Given information:
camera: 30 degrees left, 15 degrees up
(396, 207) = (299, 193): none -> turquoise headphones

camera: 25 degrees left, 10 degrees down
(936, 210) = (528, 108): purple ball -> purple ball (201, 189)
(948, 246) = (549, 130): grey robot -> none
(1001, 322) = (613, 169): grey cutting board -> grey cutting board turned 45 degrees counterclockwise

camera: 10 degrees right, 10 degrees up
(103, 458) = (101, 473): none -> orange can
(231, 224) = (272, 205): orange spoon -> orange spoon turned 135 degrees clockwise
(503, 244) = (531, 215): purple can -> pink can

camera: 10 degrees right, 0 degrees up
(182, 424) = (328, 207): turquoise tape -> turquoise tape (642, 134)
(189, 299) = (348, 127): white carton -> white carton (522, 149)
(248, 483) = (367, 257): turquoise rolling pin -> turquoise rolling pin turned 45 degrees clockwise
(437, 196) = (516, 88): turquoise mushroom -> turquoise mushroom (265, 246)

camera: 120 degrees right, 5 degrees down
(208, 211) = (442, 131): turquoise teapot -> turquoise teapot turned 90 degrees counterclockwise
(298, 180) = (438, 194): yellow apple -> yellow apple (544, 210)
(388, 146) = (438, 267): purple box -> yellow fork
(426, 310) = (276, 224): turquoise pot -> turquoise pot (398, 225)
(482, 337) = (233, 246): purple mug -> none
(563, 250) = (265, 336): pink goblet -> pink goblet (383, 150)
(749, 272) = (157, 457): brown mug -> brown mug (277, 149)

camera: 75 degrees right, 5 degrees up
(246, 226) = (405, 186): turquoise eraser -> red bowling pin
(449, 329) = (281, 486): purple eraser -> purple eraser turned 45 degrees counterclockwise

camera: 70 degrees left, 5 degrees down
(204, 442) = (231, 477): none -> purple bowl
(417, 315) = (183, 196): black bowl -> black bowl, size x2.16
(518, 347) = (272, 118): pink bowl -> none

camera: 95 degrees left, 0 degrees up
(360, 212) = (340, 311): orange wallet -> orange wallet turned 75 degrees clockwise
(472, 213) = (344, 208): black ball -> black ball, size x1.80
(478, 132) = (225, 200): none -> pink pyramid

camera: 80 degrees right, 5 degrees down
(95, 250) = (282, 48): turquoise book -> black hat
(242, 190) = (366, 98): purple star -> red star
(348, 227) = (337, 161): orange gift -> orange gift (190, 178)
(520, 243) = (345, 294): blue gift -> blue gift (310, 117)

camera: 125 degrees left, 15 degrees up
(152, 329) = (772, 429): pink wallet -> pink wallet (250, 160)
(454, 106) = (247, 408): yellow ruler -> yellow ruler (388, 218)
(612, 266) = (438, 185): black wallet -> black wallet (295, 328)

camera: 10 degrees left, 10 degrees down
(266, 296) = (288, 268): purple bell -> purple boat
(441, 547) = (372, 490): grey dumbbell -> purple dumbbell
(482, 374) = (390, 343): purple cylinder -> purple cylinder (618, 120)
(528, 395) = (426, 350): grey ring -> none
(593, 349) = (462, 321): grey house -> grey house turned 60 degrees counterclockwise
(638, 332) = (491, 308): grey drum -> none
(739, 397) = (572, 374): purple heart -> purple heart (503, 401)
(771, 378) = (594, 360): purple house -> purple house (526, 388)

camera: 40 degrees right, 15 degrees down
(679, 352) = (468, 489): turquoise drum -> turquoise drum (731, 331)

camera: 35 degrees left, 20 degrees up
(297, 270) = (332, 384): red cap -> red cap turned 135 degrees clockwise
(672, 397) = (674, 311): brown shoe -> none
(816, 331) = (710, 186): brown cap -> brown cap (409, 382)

Exercise: Tally up the lines in the preceding listing that contain the string "ball". Respond with the number and nothing else.

Final answer: 2